→ AIM OF THE EXERCISE: Reproduce the records below exactly, but only between the lines holding "D1: none -> LED (A PUMP, K OPTO)" and "U209: XOR 74LS86", inclusive.

→ DATA SHOWN:

_____

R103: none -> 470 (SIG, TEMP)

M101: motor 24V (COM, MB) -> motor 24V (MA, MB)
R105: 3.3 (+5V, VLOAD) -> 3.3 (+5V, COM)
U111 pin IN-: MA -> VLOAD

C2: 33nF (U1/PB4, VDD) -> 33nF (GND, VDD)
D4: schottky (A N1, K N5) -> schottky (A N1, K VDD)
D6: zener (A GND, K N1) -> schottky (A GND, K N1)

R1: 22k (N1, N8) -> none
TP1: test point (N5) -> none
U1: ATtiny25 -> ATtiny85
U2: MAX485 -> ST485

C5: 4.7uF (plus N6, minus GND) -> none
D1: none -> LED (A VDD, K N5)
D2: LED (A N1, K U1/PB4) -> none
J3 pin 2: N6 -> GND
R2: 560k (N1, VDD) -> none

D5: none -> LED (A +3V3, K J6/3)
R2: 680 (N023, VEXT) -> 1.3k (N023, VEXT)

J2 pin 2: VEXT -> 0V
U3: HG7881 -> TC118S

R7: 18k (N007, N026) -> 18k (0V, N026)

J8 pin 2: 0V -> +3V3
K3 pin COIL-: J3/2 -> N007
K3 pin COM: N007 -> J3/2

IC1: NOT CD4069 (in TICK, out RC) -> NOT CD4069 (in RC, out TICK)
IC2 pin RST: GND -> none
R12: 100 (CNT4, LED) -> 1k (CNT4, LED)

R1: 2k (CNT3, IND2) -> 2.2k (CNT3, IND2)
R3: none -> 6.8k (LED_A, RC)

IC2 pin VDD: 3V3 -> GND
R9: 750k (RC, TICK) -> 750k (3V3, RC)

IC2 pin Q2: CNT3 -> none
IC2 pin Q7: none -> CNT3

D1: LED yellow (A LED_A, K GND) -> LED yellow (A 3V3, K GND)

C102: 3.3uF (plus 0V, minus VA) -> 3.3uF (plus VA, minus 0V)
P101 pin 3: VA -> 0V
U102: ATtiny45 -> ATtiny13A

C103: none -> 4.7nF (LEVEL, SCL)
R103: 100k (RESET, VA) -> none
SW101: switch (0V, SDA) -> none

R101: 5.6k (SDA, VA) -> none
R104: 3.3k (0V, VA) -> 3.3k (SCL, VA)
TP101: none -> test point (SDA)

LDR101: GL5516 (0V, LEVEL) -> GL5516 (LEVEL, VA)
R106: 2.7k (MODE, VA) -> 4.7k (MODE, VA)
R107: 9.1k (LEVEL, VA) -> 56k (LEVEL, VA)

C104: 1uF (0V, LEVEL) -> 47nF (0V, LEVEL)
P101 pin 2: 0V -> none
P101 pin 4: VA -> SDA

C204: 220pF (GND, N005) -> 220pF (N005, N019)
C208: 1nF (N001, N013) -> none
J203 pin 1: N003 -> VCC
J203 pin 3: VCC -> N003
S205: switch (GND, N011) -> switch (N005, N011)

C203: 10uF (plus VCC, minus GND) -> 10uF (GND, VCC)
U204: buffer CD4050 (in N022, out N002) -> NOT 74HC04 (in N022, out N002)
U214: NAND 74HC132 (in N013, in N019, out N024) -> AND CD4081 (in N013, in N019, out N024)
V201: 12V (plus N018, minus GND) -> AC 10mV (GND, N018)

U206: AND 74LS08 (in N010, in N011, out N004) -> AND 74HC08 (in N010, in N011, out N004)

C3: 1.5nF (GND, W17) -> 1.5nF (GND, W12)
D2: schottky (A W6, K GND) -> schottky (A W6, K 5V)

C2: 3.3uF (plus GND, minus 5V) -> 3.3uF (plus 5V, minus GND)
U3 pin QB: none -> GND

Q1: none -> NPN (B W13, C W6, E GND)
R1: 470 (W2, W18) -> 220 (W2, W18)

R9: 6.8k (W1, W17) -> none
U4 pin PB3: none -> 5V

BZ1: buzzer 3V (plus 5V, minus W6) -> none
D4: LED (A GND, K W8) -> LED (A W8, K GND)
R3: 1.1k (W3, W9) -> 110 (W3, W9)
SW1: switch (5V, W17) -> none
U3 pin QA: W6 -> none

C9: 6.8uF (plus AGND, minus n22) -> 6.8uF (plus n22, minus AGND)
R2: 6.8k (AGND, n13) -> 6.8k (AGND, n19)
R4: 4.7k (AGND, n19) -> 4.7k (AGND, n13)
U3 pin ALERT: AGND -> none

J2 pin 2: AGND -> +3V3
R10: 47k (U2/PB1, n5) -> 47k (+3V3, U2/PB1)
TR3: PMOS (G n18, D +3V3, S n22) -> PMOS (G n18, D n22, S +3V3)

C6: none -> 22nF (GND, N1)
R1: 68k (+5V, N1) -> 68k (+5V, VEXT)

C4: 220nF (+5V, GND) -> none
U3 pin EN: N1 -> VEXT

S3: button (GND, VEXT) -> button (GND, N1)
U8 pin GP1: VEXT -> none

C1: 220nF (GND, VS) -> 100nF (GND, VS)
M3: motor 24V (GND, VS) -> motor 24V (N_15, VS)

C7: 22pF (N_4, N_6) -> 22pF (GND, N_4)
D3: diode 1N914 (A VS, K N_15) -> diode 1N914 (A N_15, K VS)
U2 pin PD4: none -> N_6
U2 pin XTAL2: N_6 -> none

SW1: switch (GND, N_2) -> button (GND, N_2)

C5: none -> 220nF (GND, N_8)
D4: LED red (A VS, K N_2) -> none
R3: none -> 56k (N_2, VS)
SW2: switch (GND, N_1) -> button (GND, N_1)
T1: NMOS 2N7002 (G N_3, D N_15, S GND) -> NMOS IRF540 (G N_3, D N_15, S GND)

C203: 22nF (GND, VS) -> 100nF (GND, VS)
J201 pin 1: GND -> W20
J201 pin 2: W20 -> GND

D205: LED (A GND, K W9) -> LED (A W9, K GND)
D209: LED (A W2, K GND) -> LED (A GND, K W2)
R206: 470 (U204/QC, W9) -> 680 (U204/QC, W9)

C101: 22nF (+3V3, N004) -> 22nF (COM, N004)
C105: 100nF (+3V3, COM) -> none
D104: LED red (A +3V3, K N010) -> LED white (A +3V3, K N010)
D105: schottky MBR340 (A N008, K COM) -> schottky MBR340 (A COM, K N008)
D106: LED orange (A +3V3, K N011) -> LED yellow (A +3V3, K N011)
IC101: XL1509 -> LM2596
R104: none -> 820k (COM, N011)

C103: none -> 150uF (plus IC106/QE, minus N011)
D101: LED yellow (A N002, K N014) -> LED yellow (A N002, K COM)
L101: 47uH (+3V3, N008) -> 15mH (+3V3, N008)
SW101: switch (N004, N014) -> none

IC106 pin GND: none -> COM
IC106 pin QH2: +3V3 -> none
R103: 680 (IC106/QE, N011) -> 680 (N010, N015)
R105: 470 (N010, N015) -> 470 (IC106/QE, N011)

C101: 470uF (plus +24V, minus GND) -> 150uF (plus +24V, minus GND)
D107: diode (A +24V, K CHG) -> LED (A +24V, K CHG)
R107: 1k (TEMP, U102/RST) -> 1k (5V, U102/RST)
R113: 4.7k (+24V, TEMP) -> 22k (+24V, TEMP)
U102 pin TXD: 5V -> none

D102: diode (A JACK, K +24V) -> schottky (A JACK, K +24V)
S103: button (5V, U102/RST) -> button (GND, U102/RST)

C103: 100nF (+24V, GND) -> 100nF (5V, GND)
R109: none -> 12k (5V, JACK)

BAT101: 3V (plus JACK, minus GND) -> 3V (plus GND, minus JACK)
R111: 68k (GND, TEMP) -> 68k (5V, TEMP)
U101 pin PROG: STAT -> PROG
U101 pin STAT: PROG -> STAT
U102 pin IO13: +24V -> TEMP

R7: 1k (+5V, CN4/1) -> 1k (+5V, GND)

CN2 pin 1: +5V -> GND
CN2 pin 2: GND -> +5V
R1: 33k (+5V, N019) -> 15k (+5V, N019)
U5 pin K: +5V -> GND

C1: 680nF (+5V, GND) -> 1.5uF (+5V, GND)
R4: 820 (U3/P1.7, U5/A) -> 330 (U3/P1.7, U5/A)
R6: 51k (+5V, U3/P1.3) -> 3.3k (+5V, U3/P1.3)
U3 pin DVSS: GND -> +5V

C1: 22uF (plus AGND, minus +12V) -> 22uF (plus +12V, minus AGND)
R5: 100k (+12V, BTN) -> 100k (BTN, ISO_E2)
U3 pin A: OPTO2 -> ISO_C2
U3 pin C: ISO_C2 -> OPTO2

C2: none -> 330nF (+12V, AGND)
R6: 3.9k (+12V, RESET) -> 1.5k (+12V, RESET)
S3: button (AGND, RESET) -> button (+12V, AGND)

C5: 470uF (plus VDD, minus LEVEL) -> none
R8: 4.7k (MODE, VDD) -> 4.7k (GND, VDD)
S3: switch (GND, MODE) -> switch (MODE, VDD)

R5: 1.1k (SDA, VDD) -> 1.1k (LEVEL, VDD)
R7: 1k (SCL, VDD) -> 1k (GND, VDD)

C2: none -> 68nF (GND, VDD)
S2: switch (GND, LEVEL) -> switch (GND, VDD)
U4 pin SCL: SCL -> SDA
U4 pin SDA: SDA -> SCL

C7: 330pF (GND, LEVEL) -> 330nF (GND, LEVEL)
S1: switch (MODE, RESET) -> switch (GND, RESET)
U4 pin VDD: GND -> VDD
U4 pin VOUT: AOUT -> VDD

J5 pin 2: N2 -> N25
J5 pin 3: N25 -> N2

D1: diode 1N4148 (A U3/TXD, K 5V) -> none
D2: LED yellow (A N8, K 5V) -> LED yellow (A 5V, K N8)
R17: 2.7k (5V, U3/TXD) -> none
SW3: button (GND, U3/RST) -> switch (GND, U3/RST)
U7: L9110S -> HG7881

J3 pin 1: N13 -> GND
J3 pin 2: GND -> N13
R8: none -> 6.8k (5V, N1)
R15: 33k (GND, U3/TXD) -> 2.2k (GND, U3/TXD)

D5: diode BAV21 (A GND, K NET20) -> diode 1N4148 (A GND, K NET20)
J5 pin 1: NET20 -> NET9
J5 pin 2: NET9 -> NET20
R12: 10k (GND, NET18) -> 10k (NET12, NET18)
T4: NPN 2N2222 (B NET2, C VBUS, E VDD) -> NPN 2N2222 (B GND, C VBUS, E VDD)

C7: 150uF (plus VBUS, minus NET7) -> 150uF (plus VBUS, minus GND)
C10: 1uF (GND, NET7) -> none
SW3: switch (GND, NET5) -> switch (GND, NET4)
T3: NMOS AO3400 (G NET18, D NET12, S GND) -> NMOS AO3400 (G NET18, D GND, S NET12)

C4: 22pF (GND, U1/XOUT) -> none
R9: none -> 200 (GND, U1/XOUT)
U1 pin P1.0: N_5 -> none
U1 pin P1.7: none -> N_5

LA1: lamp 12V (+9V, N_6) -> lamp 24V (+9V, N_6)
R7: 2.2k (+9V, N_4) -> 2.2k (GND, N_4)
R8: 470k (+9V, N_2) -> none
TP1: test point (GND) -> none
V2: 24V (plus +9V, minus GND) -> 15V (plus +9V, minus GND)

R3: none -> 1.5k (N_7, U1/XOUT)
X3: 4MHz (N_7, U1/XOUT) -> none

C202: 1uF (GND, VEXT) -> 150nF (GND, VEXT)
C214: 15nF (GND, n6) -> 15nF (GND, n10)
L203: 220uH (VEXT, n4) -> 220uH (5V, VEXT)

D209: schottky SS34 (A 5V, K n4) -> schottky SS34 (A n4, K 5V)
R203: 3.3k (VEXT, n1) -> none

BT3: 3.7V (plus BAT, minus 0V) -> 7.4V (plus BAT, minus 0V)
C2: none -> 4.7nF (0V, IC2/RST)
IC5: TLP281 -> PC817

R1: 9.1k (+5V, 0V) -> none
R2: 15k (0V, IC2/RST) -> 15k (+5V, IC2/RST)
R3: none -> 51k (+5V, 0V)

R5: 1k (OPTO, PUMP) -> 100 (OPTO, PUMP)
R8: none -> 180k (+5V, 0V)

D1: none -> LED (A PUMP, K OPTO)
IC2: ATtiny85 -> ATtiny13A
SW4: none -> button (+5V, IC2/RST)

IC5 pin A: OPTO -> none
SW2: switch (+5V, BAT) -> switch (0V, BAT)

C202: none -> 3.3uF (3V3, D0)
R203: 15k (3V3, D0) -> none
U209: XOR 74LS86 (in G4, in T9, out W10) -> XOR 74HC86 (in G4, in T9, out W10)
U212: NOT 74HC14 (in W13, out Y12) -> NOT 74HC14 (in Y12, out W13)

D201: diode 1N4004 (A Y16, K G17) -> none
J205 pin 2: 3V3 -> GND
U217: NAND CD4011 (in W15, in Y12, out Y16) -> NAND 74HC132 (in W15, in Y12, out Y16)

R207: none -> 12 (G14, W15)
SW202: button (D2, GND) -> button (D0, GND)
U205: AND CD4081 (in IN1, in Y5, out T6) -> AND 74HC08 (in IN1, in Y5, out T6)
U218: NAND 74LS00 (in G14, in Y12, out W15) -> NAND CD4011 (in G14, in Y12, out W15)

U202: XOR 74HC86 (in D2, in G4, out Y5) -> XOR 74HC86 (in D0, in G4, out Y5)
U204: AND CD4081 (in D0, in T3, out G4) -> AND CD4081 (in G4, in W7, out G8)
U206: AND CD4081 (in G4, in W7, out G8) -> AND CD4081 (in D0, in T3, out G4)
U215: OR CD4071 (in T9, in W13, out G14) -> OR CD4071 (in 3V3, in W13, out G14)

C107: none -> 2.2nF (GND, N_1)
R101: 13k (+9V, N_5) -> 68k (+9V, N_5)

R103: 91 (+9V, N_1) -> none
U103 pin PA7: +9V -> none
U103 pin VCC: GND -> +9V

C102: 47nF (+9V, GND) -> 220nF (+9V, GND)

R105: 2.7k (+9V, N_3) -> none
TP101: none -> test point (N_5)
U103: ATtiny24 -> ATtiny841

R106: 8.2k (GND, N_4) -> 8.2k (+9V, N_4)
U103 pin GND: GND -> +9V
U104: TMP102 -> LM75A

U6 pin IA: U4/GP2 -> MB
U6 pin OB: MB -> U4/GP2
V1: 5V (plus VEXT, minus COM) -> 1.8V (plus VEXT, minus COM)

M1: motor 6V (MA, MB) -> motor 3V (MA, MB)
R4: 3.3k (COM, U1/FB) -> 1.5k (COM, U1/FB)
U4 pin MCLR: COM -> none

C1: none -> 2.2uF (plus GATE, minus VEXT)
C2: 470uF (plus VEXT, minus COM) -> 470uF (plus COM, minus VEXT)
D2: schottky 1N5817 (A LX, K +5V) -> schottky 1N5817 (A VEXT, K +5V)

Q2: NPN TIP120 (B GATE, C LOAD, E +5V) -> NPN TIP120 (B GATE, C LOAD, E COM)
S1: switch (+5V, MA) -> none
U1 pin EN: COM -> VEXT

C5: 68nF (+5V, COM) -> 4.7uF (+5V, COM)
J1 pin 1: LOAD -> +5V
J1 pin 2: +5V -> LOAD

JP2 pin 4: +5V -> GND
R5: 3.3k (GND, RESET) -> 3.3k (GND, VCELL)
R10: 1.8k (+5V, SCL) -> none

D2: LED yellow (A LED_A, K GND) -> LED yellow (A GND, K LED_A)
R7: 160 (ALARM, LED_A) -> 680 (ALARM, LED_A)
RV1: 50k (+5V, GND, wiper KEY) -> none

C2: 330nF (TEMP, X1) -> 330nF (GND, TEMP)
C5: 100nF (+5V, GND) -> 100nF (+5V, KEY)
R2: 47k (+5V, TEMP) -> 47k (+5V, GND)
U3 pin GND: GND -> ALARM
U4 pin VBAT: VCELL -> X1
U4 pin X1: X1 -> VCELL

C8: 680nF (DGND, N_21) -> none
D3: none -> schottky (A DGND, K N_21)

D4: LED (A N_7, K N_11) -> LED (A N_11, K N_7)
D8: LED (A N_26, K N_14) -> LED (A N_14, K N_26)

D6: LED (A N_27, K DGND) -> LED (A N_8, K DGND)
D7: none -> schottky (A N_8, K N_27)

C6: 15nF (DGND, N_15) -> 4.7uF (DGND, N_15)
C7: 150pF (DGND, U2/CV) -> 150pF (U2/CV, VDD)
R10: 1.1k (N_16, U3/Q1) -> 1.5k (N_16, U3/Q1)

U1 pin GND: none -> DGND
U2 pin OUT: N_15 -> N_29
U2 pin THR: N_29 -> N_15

_____

→ OUTPUT FOR THIS TASK:
D1: none -> LED (A PUMP, K OPTO)
IC2: ATtiny85 -> ATtiny13A
SW4: none -> button (+5V, IC2/RST)

IC5 pin A: OPTO -> none
SW2: switch (+5V, BAT) -> switch (0V, BAT)

C202: none -> 3.3uF (3V3, D0)
R203: 15k (3V3, D0) -> none
U209: XOR 74LS86 (in G4, in T9, out W10) -> XOR 74HC86 (in G4, in T9, out W10)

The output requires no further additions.